- _Instruction_
From the entries below, copy exactly the lines from the one that contains "(403, 638) = (139, 318): turquoise" through the one that contains "(861, 523) = (415, 309): purple", both included, and only those.

--- Records ---

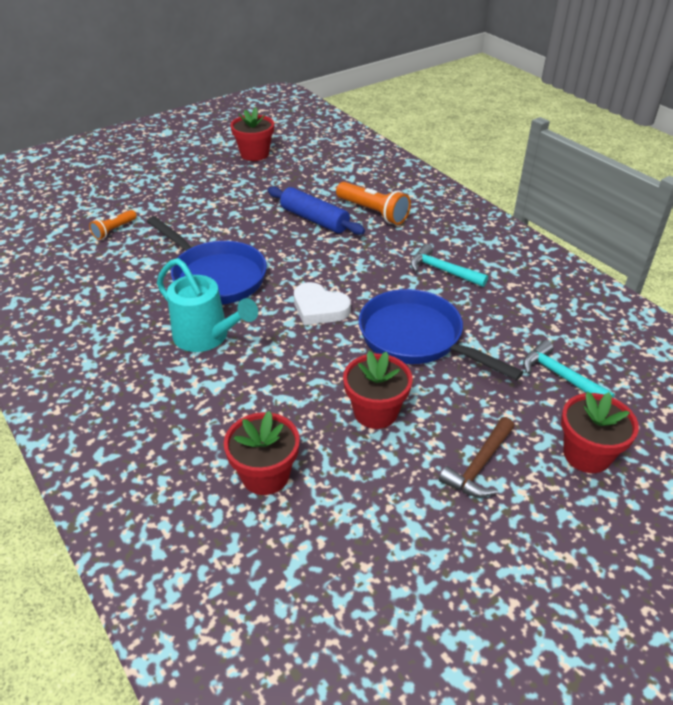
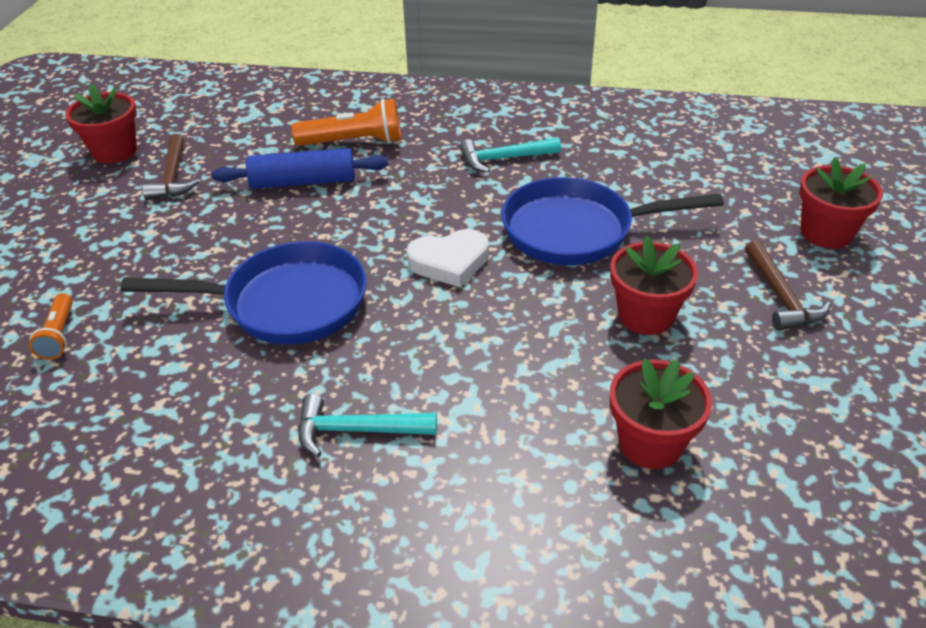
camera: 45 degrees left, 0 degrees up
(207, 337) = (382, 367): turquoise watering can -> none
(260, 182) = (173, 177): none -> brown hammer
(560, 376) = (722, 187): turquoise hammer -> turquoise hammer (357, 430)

---
--- Records ---

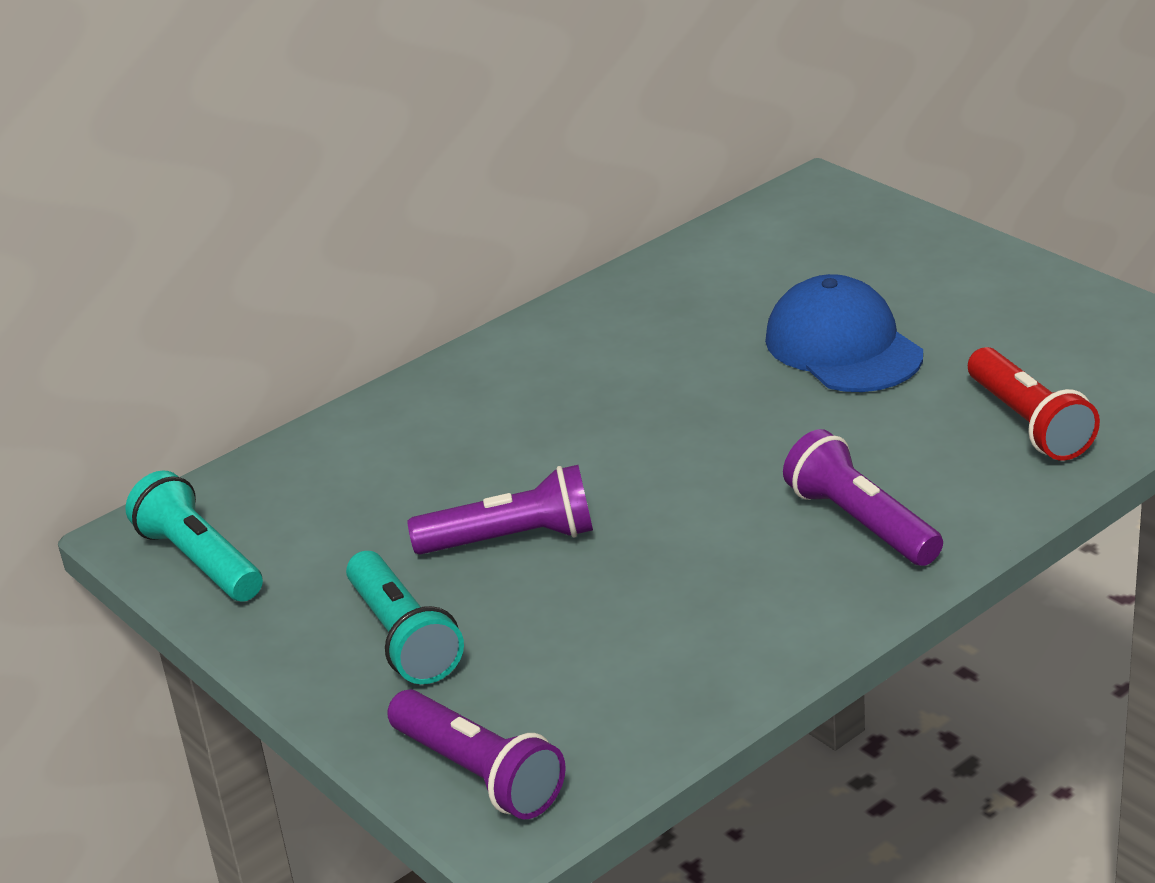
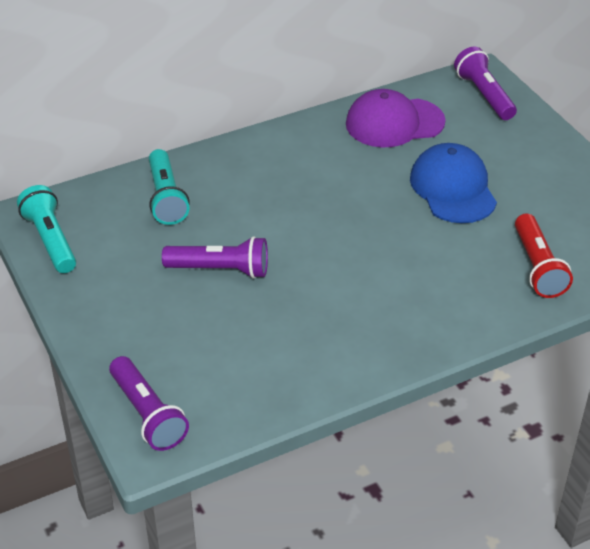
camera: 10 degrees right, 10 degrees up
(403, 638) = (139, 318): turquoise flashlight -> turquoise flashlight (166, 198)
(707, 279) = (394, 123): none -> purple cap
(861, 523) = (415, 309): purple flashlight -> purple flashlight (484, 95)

---

- _Worked solution_
(403, 638) = (139, 318): turquoise flashlight -> turquoise flashlight (166, 198)
(707, 279) = (394, 123): none -> purple cap
(861, 523) = (415, 309): purple flashlight -> purple flashlight (484, 95)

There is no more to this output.